## Provided records
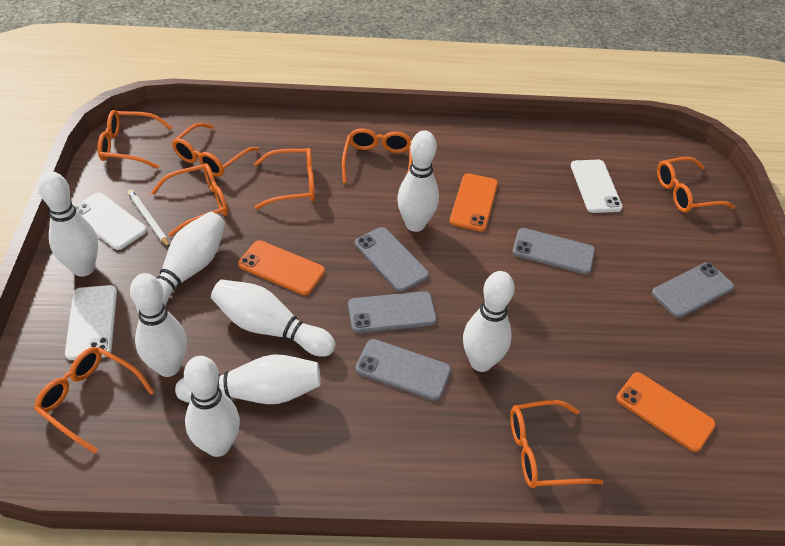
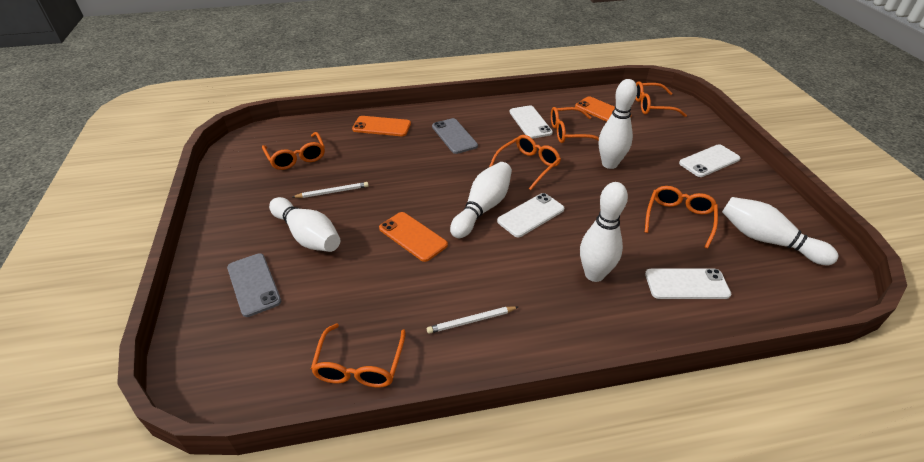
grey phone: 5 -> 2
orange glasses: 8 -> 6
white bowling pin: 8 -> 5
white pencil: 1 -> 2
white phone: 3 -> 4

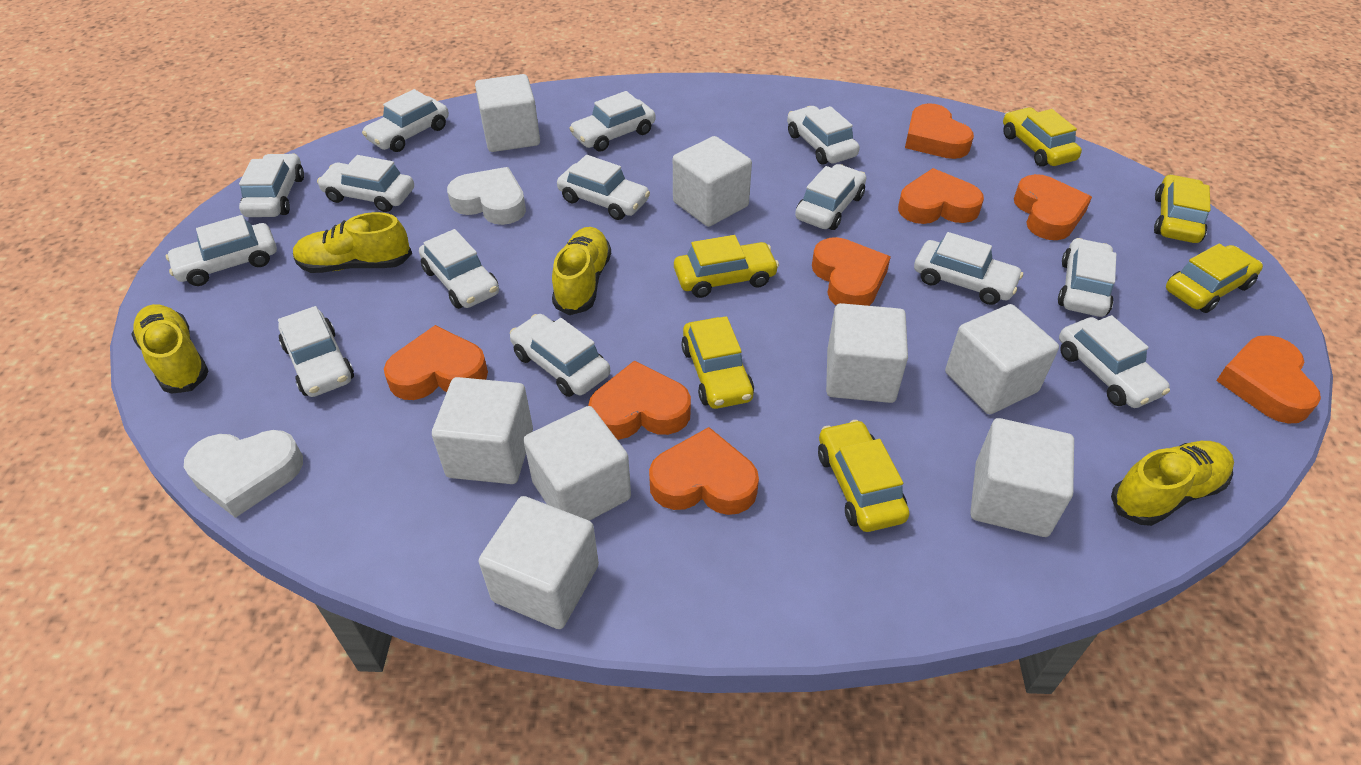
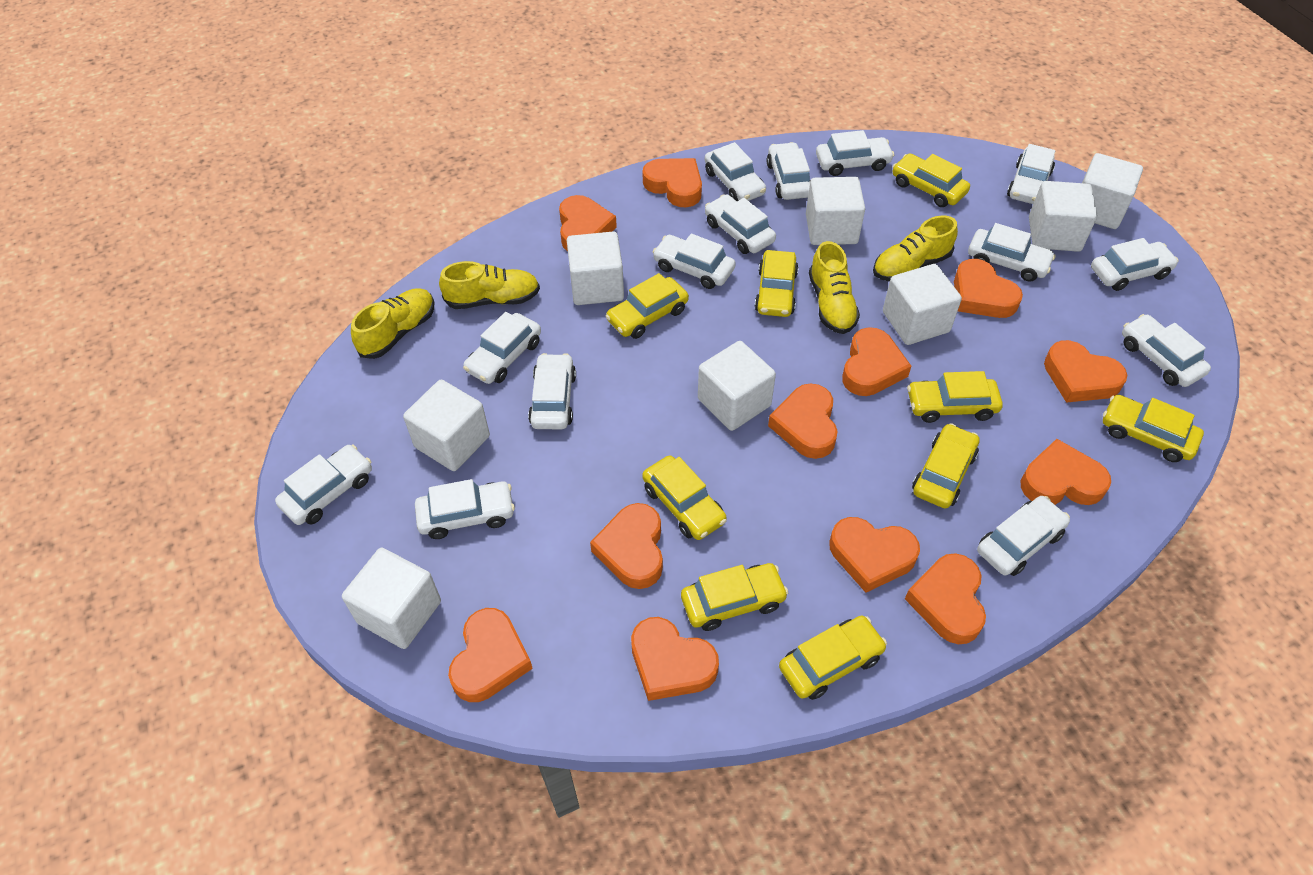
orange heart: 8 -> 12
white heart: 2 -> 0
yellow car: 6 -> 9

---

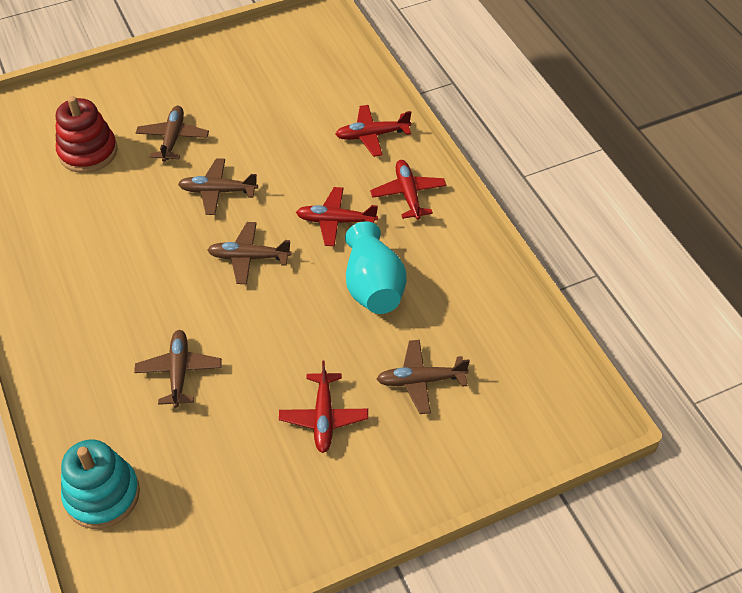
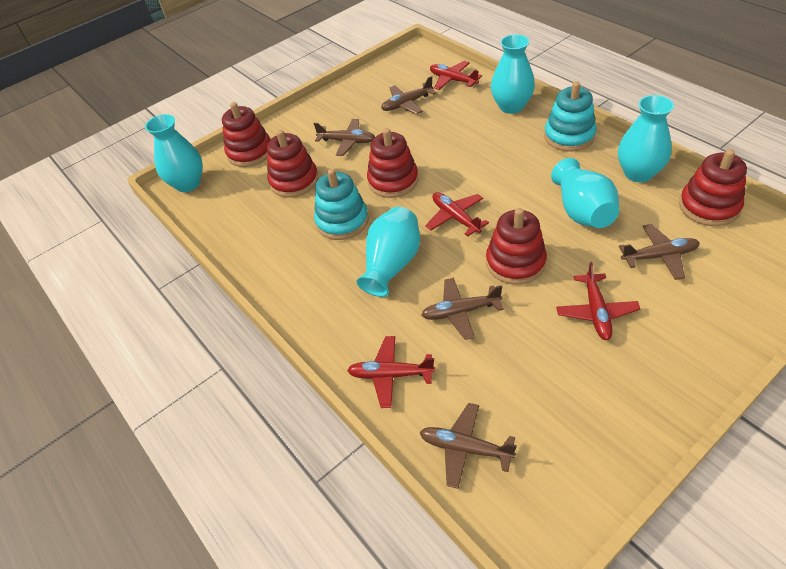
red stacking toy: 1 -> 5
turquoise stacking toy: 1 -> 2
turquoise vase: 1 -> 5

--

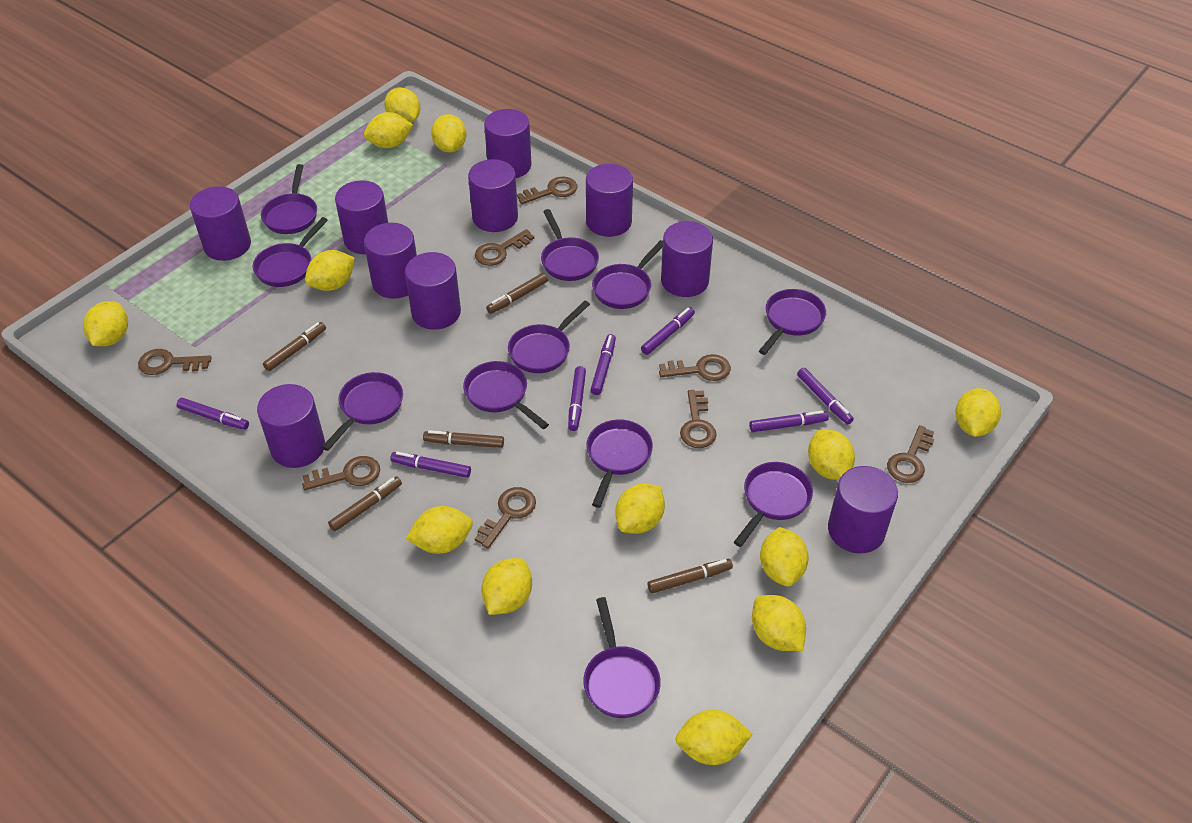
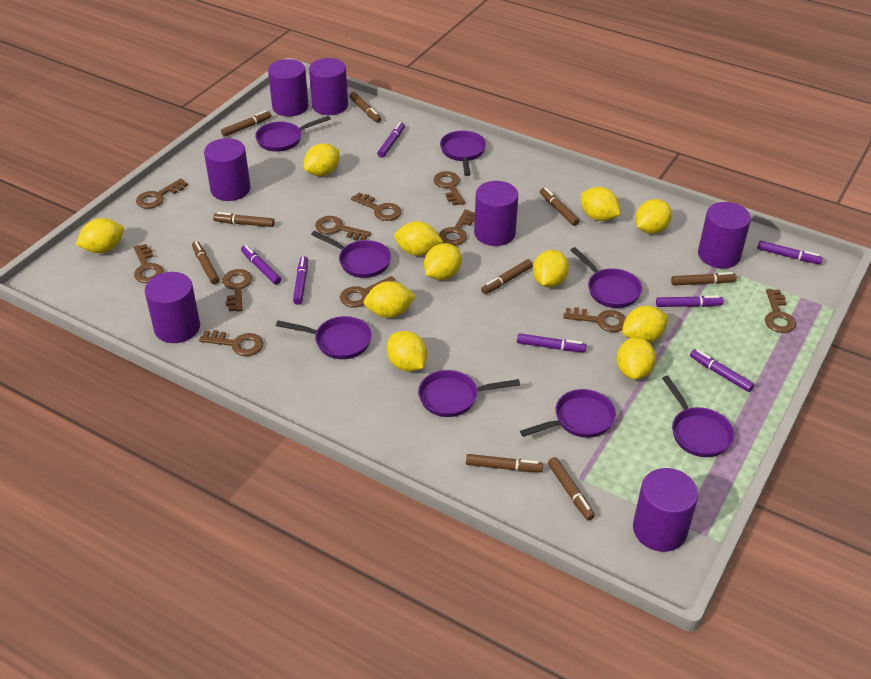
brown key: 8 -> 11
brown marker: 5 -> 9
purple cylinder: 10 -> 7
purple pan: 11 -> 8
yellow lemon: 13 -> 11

## Work item
Please copy the lines in the records above between the one holding "brown marker: 5 -> 9" and the one holding "yellow lemon: 13 -> 11", inclusive, exactly and with no other line.

## Written answer
brown marker: 5 -> 9
purple cylinder: 10 -> 7
purple pan: 11 -> 8
yellow lemon: 13 -> 11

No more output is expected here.